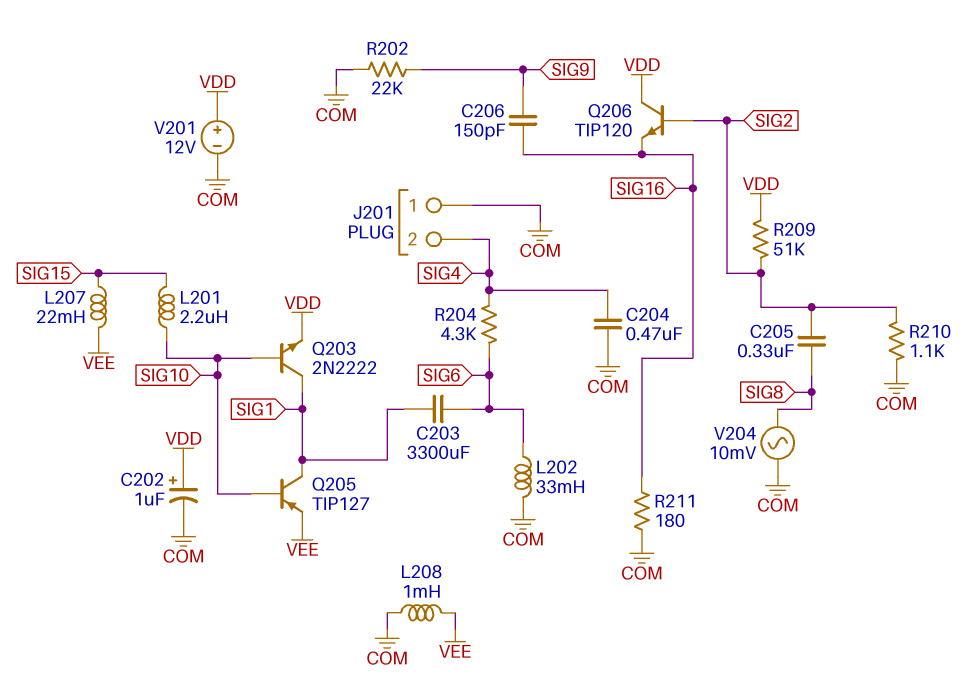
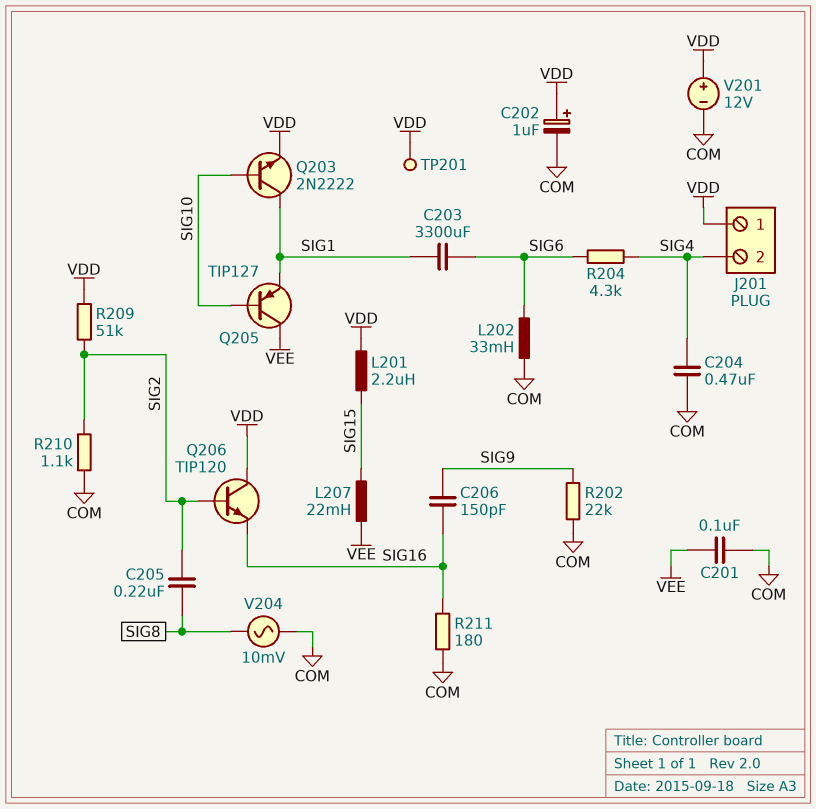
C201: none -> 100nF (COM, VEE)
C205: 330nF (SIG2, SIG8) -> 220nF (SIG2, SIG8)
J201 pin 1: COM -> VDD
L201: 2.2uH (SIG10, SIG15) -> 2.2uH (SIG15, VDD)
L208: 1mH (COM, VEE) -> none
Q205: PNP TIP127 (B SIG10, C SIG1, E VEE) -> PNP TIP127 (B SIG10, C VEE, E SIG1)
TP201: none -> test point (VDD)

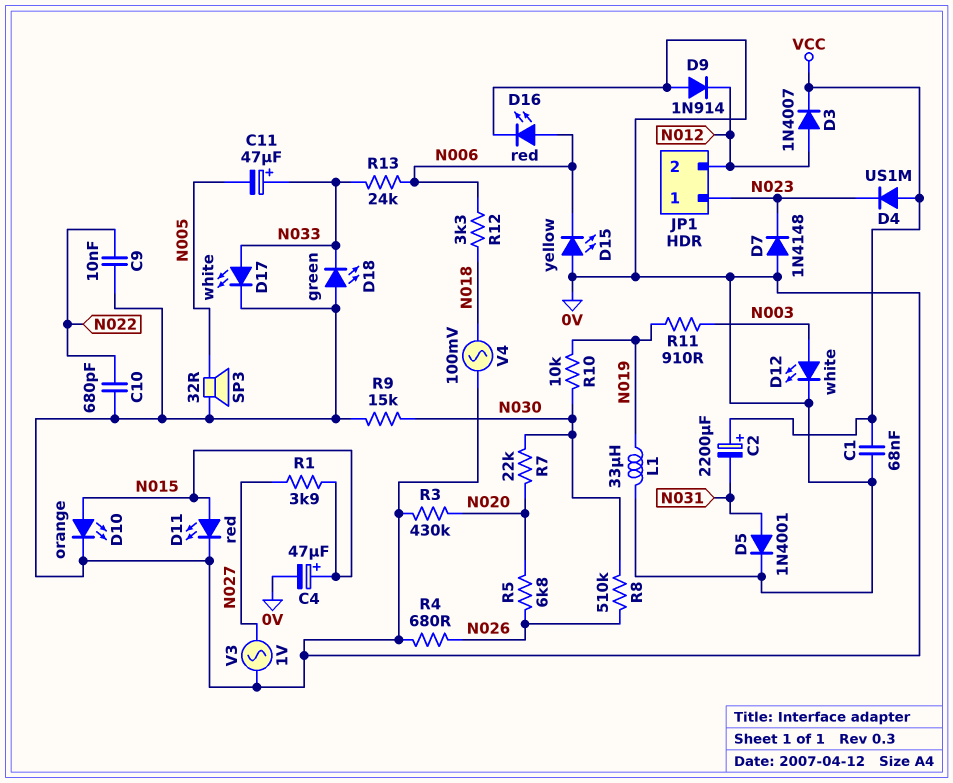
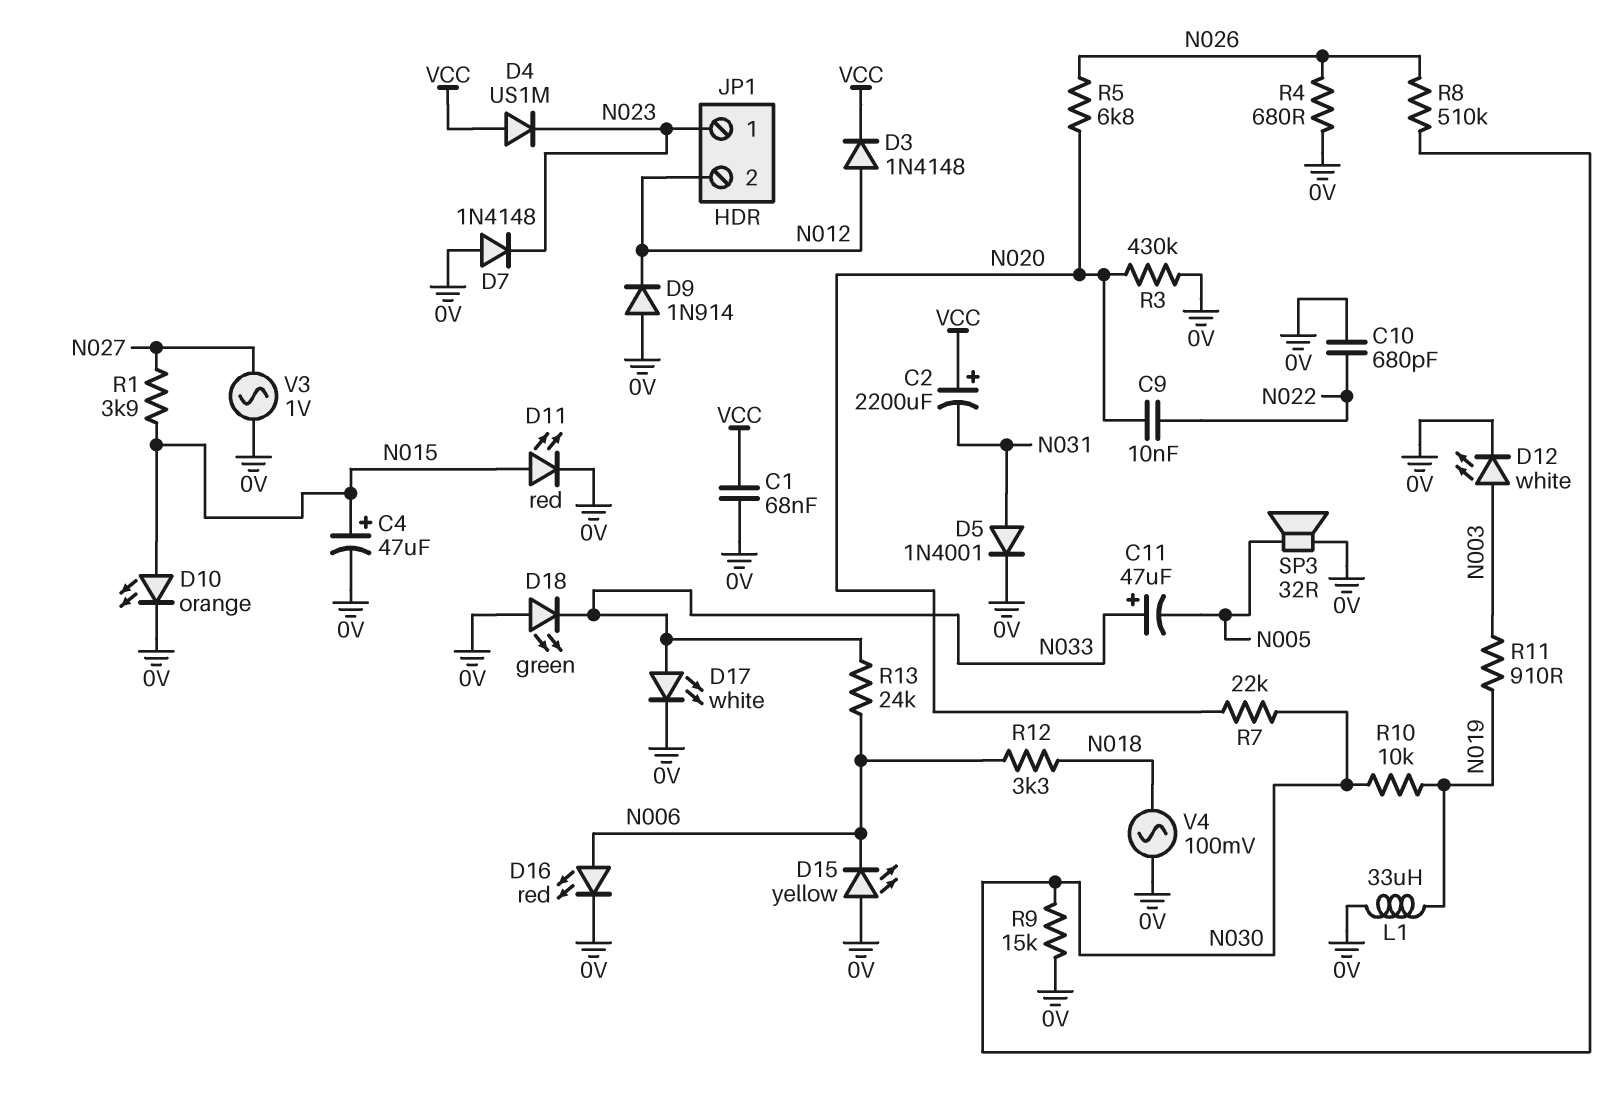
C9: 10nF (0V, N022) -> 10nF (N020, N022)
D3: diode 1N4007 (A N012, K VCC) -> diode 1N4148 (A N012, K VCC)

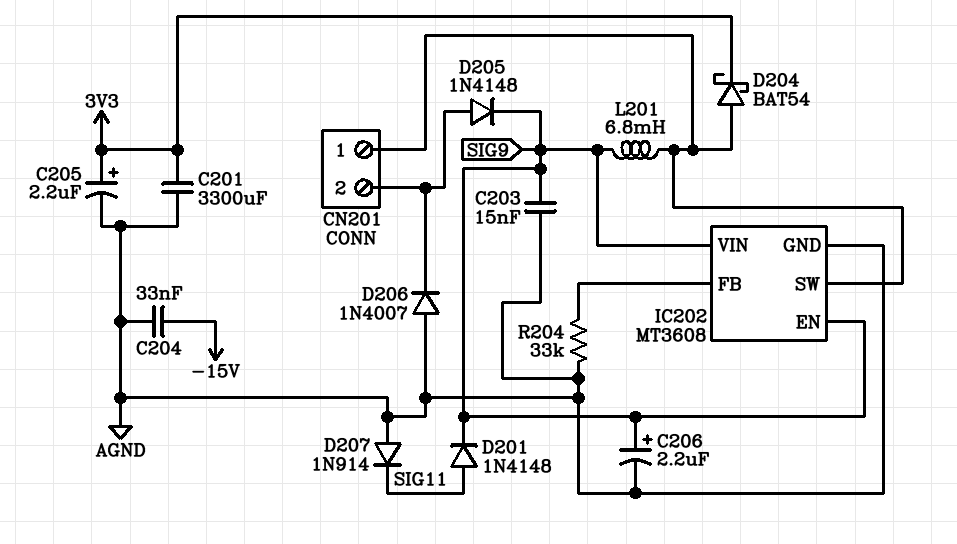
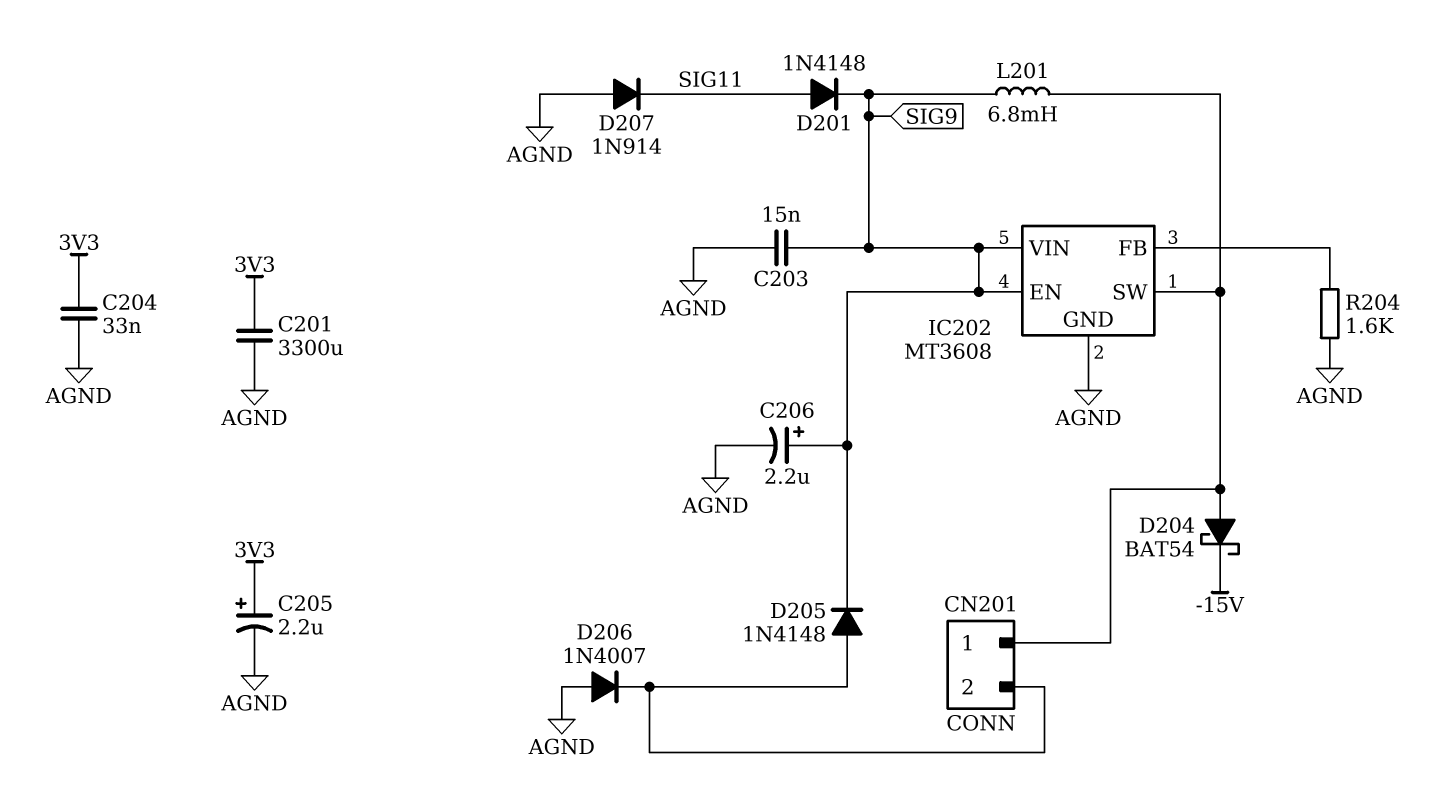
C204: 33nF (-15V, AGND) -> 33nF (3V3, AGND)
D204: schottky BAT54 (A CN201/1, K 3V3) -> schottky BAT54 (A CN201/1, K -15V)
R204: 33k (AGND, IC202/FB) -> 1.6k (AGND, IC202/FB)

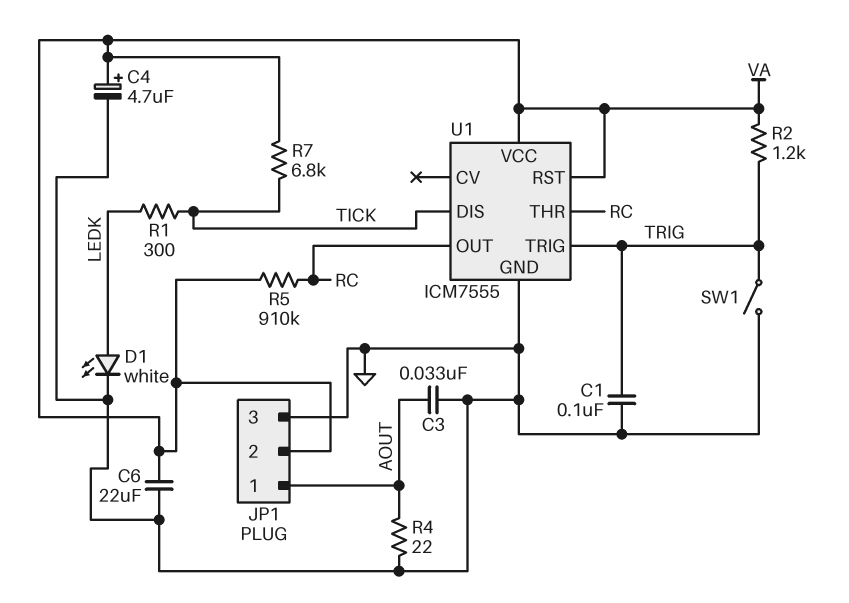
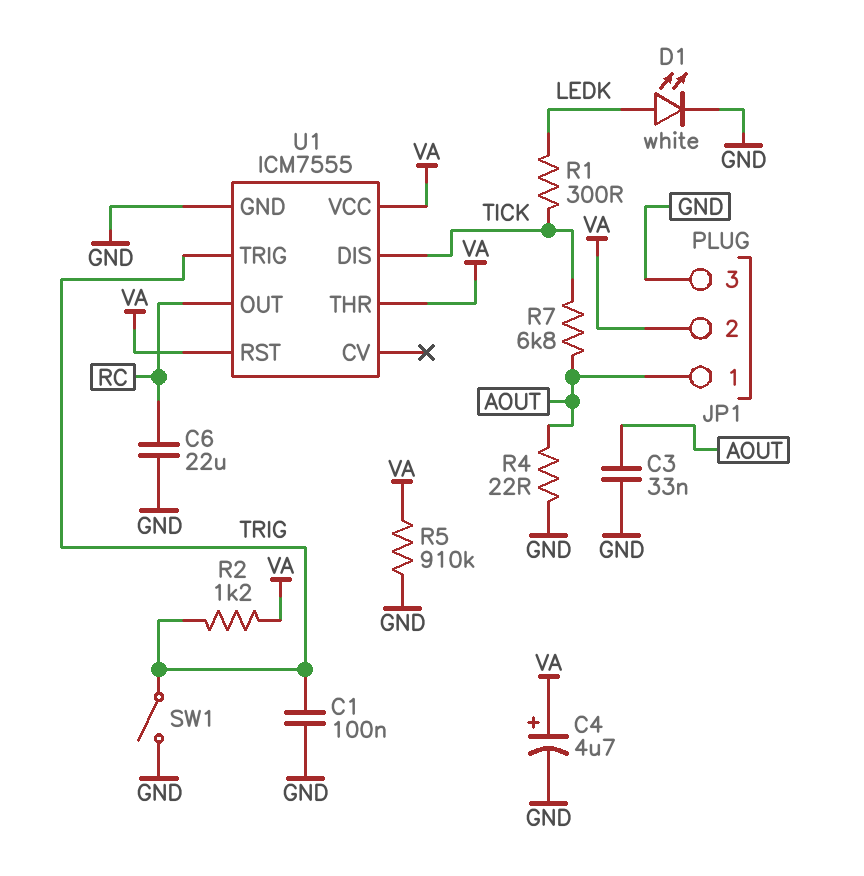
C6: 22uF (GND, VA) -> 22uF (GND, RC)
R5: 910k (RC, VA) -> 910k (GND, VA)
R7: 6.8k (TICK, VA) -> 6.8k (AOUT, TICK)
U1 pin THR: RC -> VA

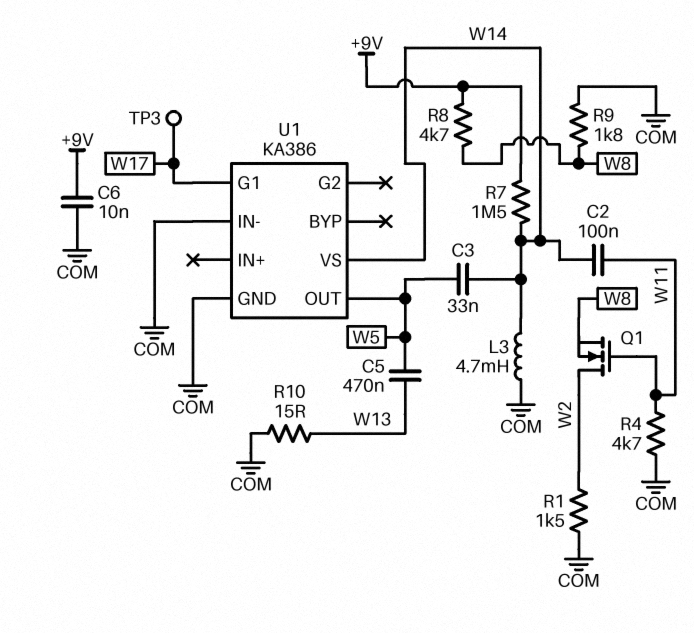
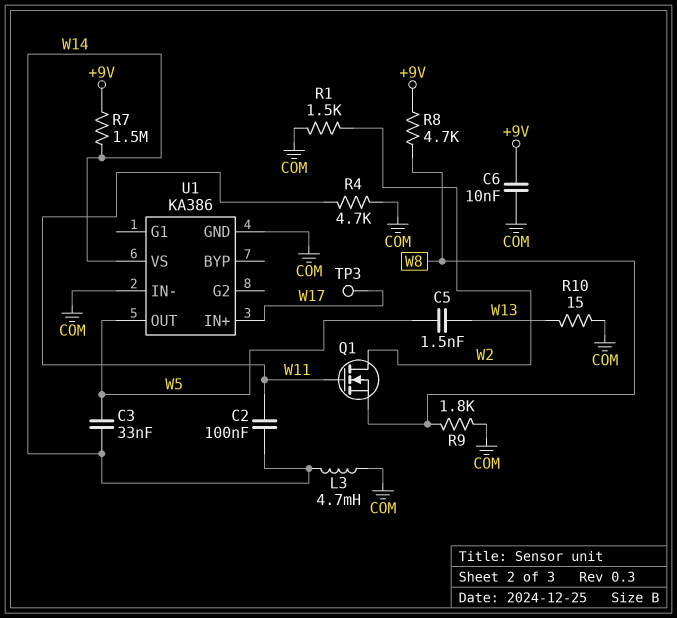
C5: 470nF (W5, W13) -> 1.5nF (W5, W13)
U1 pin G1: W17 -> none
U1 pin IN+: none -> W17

• [WHAT IS REQUIRED]:
Filter the entries above down to the lines that hold the word "none", and copy those lines.

• [TASK RESULT]:
C201: none -> 100nF (COM, VEE)
L208: 1mH (COM, VEE) -> none
TP201: none -> test point (VDD)
U1 pin G1: W17 -> none
U1 pin IN+: none -> W17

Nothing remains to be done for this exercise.